(EXERCISE PROMPT)
In the listing below, find each line with the string "down" and report it.

INPUT DATA START

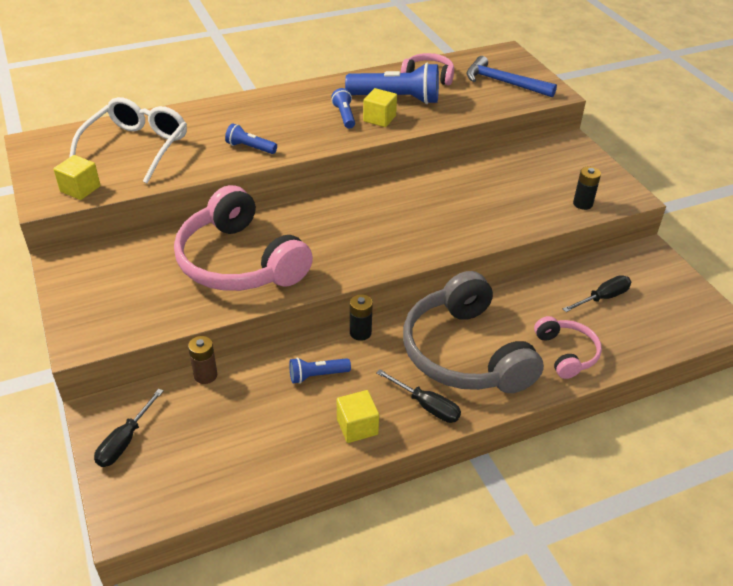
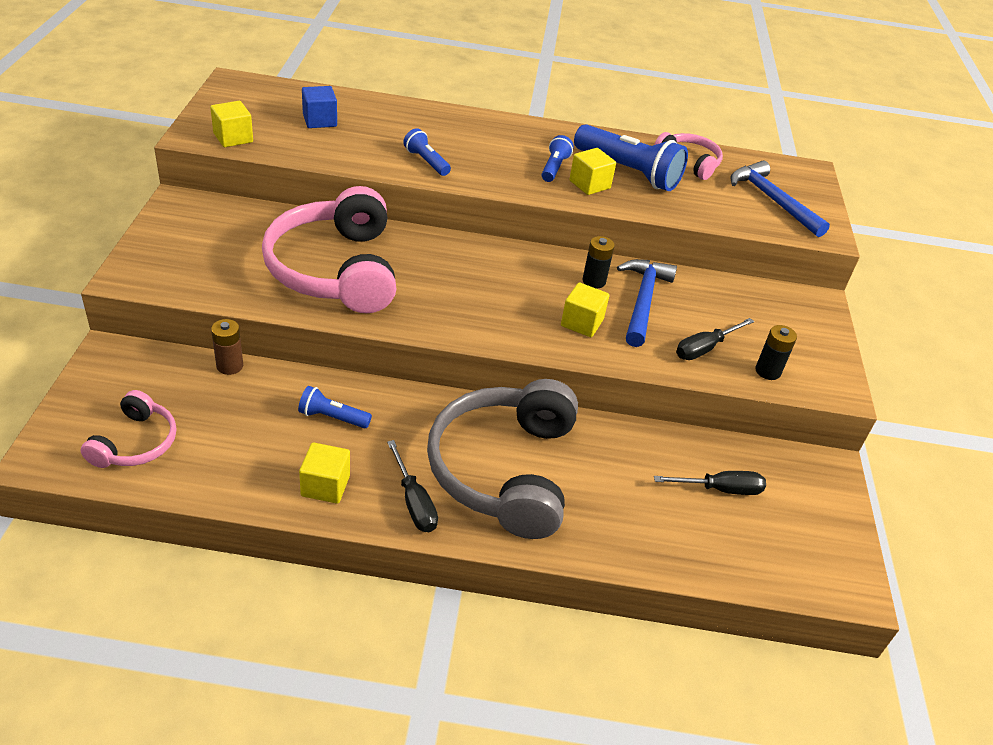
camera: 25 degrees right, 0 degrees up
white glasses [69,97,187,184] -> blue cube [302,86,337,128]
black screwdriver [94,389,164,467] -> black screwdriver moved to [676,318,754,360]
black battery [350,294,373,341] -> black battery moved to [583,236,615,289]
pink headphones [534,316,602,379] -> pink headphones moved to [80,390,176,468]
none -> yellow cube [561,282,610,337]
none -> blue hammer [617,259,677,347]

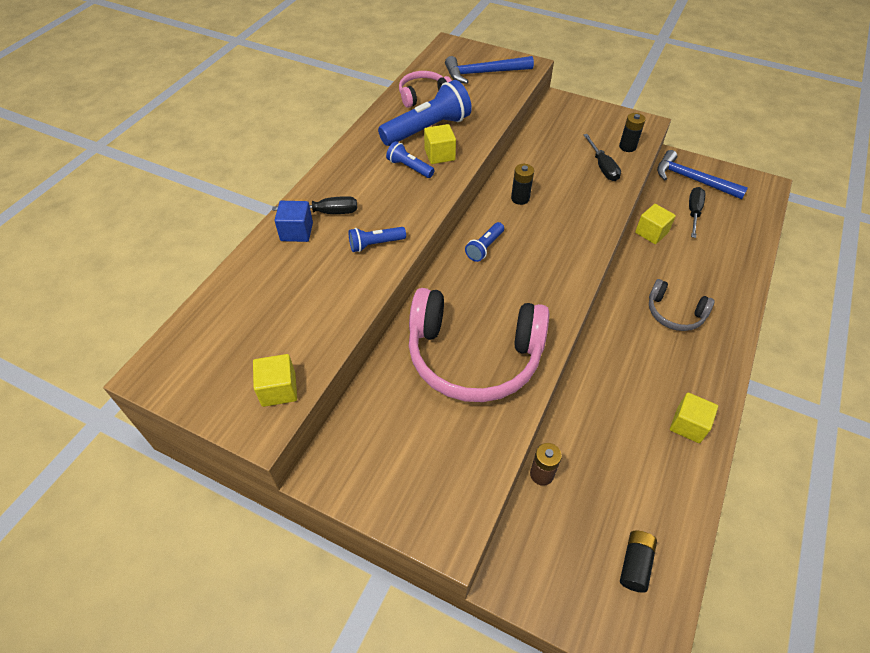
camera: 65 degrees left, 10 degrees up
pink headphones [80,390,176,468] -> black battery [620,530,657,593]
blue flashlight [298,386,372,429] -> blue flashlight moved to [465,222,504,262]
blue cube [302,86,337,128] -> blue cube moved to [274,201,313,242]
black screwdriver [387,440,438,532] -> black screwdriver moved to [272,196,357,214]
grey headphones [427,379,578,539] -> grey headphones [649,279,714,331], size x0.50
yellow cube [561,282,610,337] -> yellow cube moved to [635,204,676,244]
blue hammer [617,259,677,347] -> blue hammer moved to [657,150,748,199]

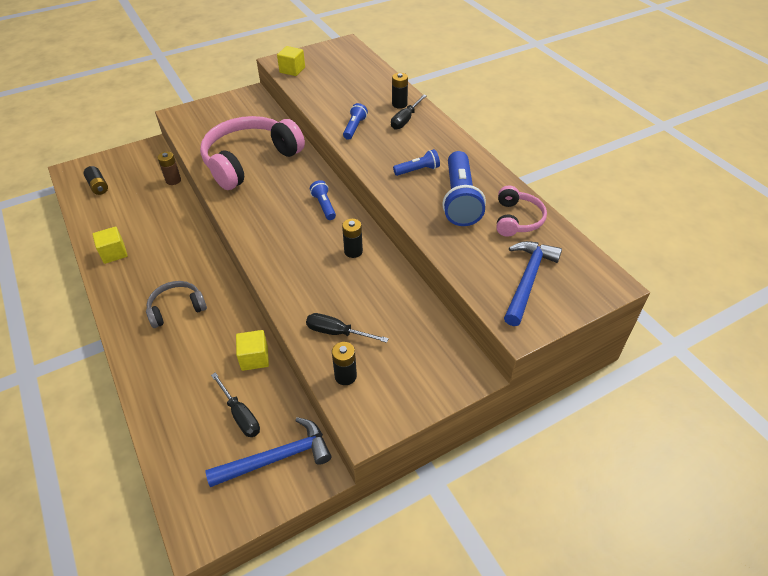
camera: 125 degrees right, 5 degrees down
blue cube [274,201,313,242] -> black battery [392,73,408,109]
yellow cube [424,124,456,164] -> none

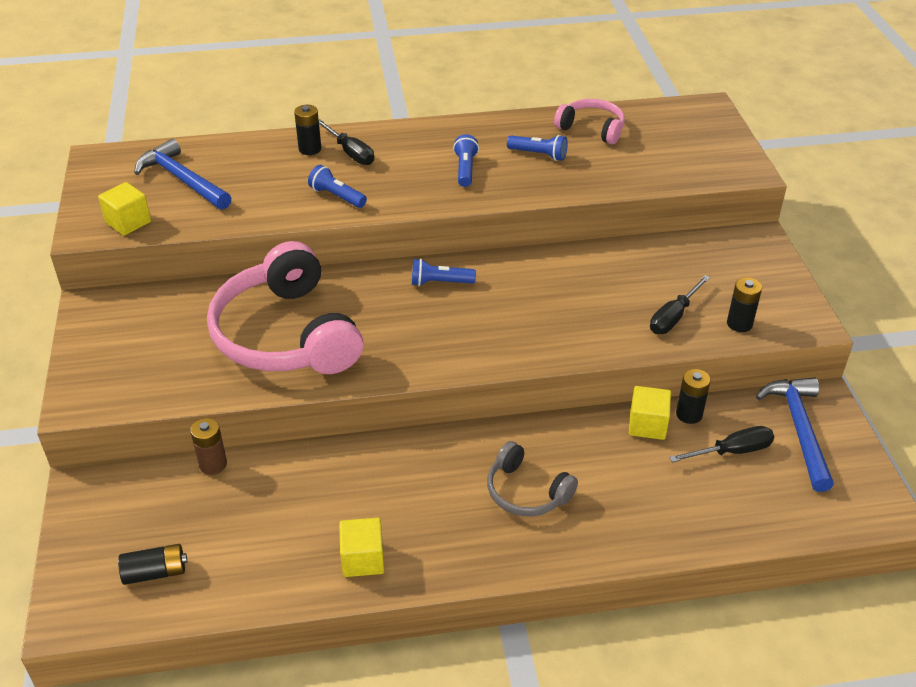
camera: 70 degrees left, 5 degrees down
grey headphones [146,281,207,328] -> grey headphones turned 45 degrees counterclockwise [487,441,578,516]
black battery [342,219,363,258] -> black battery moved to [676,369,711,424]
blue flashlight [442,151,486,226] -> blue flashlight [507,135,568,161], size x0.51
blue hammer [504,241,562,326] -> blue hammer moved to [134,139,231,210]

INPUT DATA END
INPUT DATA START

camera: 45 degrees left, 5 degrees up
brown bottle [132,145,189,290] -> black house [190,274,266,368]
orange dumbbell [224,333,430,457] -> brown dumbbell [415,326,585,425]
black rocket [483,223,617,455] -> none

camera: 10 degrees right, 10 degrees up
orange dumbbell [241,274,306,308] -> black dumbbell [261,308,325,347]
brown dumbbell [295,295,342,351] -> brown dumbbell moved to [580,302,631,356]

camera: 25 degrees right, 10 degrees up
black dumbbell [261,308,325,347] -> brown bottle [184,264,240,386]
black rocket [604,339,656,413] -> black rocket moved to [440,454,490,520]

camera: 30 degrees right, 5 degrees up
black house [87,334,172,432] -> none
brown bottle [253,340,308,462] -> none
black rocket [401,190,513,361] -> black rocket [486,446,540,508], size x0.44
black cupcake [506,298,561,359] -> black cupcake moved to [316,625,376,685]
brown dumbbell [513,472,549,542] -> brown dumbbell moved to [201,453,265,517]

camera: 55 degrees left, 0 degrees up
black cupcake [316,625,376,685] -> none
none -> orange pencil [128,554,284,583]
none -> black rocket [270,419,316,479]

INPUT DATA END

(COMPLETED EXERCISE)
camera: 125 degrees right, 5 degrees down
camera: 70 degrees left, 5 degrees down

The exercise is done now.